* **What you have to do**
Output only the entries, exactly as given, without the pictures.

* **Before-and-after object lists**
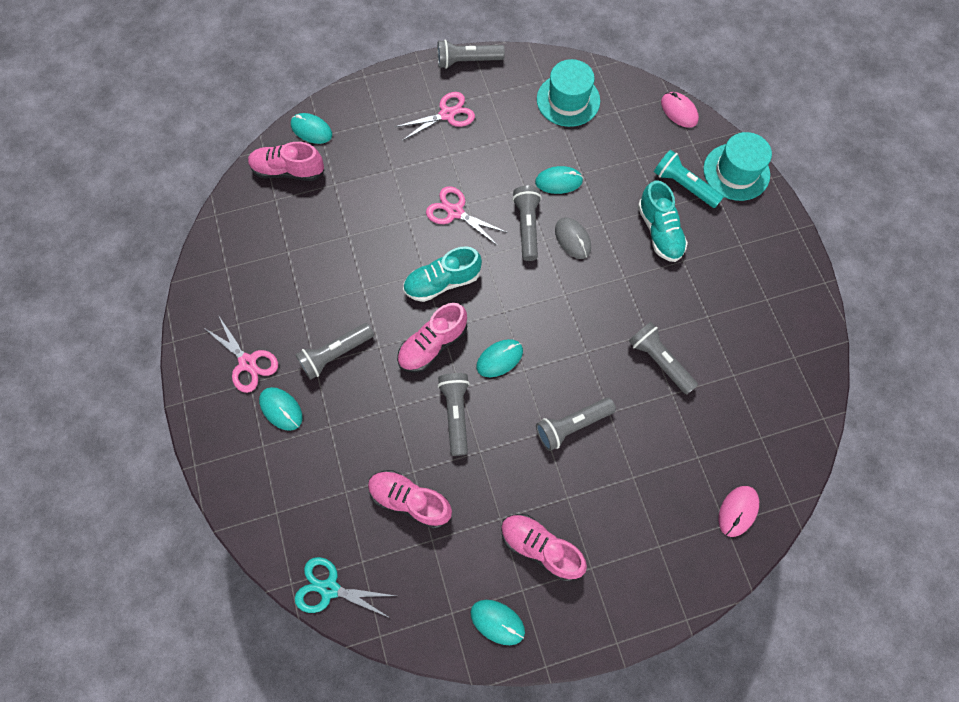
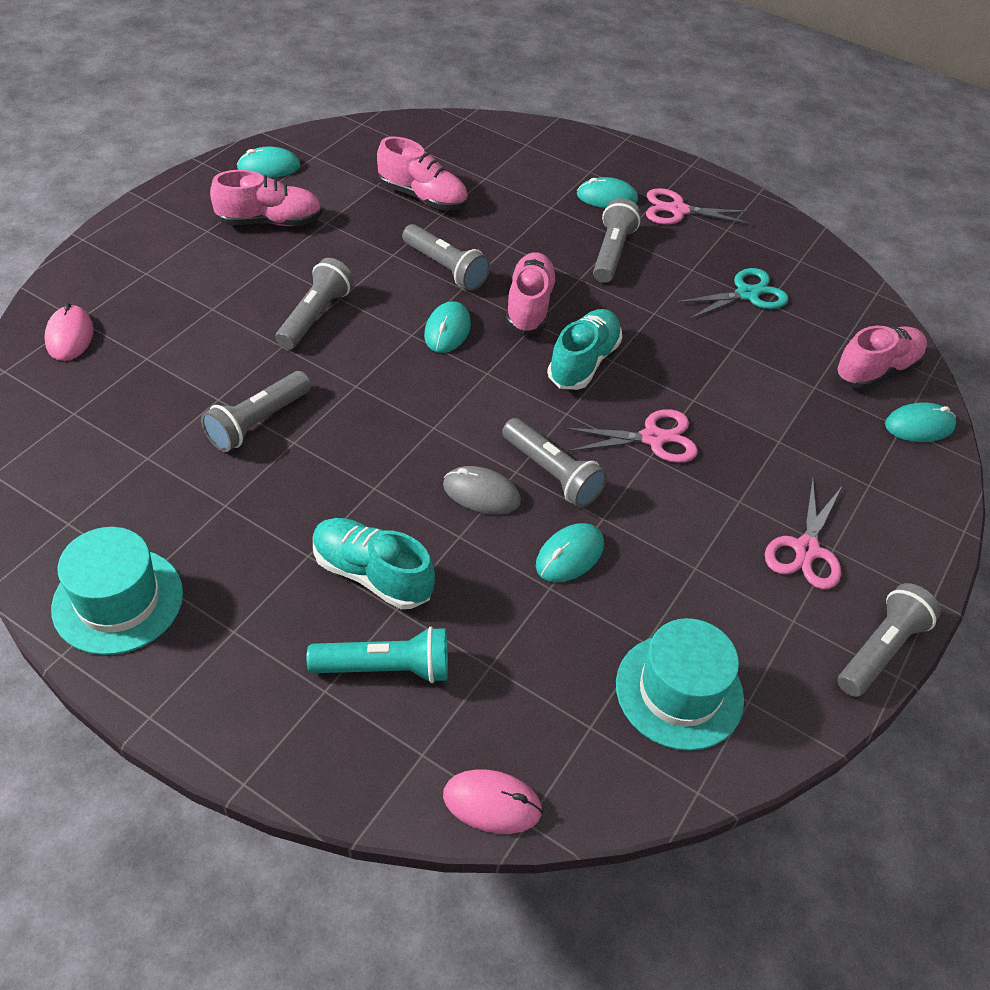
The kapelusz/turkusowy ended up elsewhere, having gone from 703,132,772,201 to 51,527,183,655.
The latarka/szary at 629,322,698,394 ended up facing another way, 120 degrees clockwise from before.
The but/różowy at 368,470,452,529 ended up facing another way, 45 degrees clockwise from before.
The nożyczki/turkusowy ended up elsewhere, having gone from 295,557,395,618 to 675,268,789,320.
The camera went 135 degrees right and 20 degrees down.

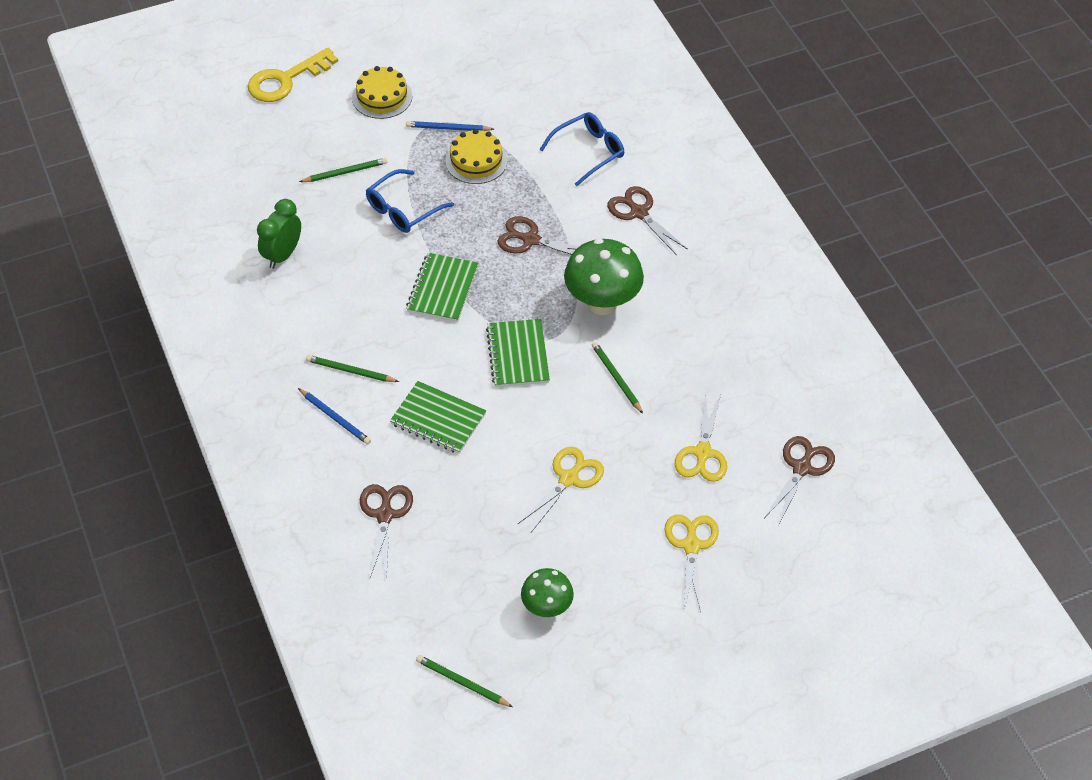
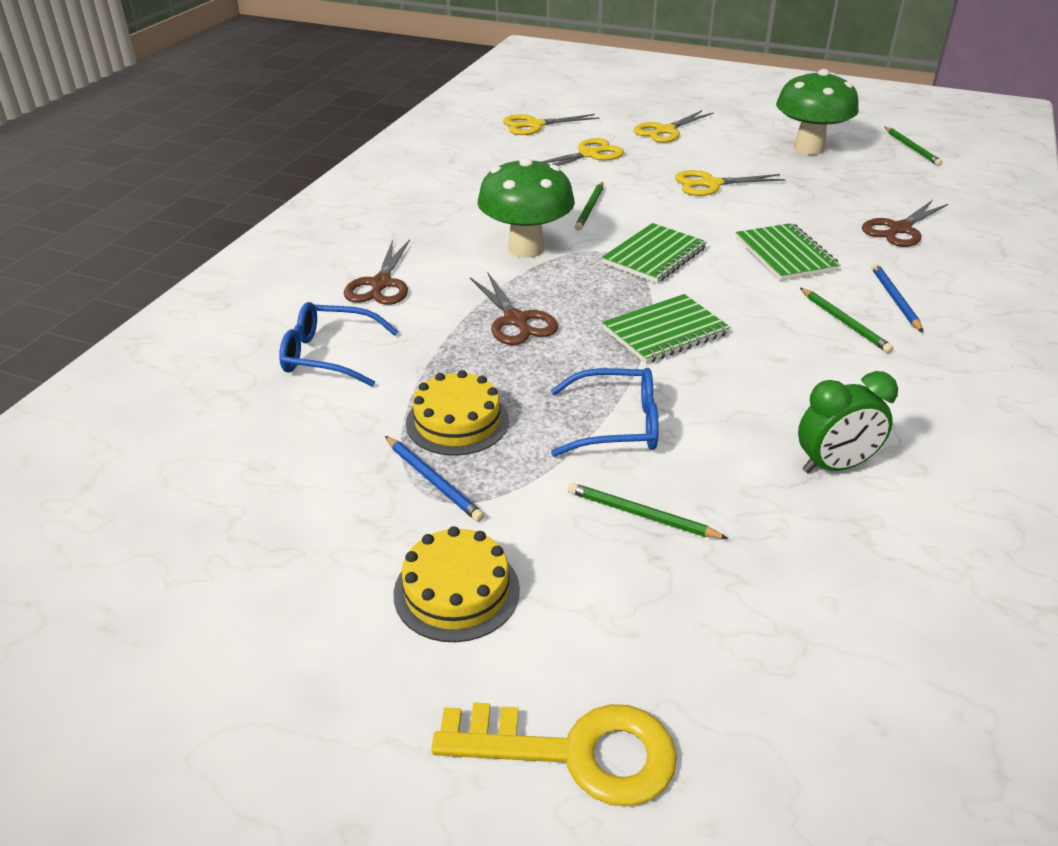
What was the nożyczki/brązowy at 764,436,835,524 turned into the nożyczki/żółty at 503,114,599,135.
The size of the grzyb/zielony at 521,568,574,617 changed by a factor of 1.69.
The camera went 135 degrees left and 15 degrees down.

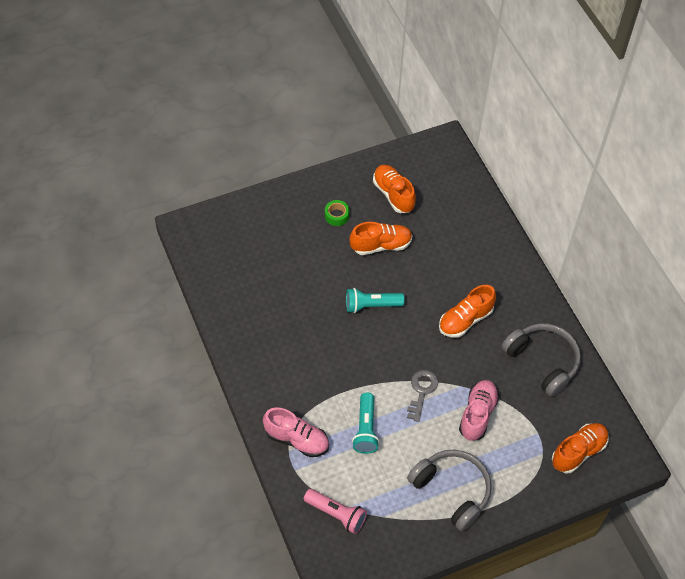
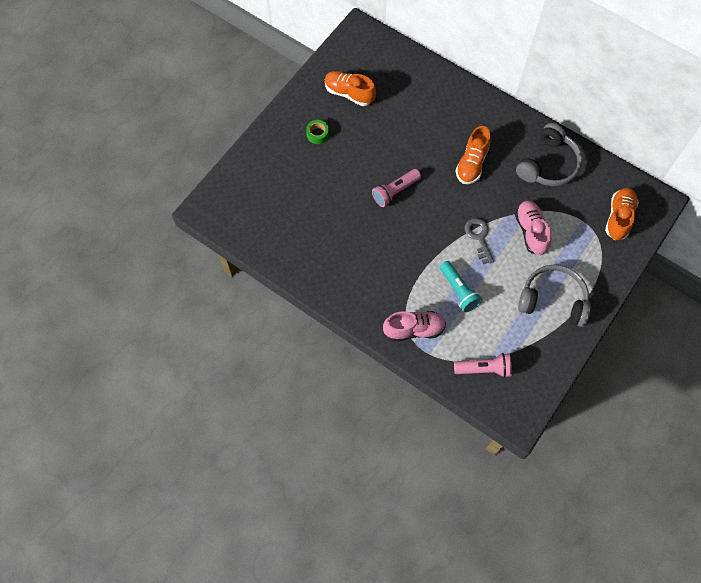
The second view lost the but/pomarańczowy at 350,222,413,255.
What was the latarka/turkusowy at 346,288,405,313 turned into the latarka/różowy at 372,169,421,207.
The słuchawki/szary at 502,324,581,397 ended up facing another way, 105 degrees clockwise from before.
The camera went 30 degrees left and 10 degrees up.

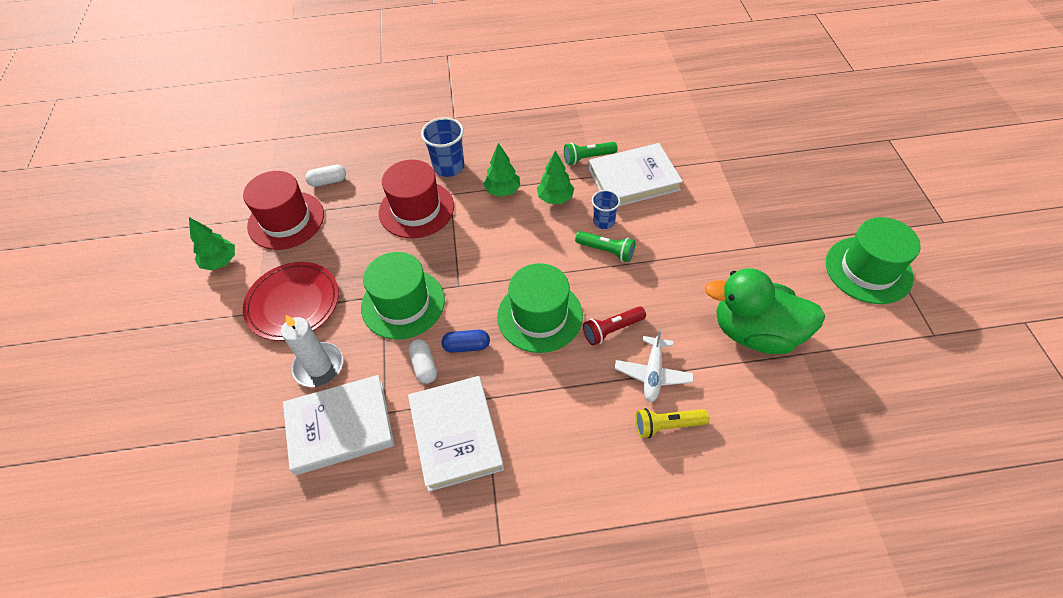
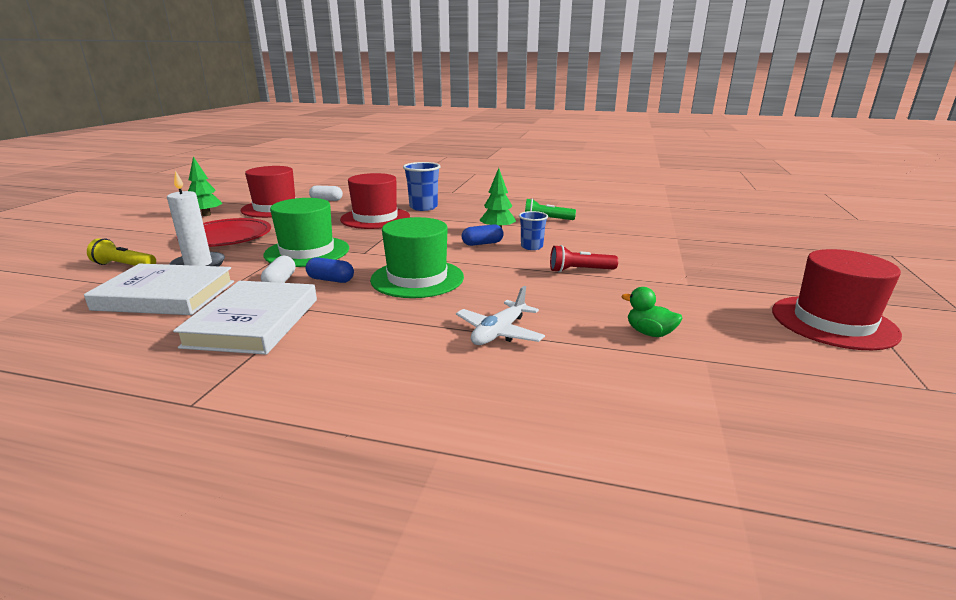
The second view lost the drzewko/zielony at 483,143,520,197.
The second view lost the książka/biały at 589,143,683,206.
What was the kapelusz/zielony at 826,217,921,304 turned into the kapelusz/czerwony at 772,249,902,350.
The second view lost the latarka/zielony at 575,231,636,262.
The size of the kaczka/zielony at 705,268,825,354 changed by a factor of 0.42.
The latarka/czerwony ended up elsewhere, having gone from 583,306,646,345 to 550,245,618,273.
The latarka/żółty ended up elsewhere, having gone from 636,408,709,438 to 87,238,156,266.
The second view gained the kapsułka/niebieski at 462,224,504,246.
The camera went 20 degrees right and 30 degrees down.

* **Solution to this problem**
The kapelusz/turkusowy ended up elsewhere, having gone from 703,132,772,201 to 51,527,183,655.
The latarka/szary at 629,322,698,394 ended up facing another way, 120 degrees clockwise from before.
The but/różowy at 368,470,452,529 ended up facing another way, 45 degrees clockwise from before.
The nożyczki/turkusowy ended up elsewhere, having gone from 295,557,395,618 to 675,268,789,320.
The camera went 135 degrees right and 20 degrees down.

What was the nożyczki/brązowy at 764,436,835,524 turned into the nożyczki/żółty at 503,114,599,135.
The size of the grzyb/zielony at 521,568,574,617 changed by a factor of 1.69.
The camera went 135 degrees left and 15 degrees down.

The second view lost the but/pomarańczowy at 350,222,413,255.
What was the latarka/turkusowy at 346,288,405,313 turned into the latarka/różowy at 372,169,421,207.
The słuchawki/szary at 502,324,581,397 ended up facing another way, 105 degrees clockwise from before.
The camera went 30 degrees left and 10 degrees up.

The second view lost the drzewko/zielony at 483,143,520,197.
The second view lost the książka/biały at 589,143,683,206.
What was the kapelusz/zielony at 826,217,921,304 turned into the kapelusz/czerwony at 772,249,902,350.
The second view lost the latarka/zielony at 575,231,636,262.
The size of the kaczka/zielony at 705,268,825,354 changed by a factor of 0.42.
The latarka/czerwony ended up elsewhere, having gone from 583,306,646,345 to 550,245,618,273.
The latarka/żółty ended up elsewhere, having gone from 636,408,709,438 to 87,238,156,266.
The second view gained the kapsułka/niebieski at 462,224,504,246.
The camera went 20 degrees right and 30 degrees down.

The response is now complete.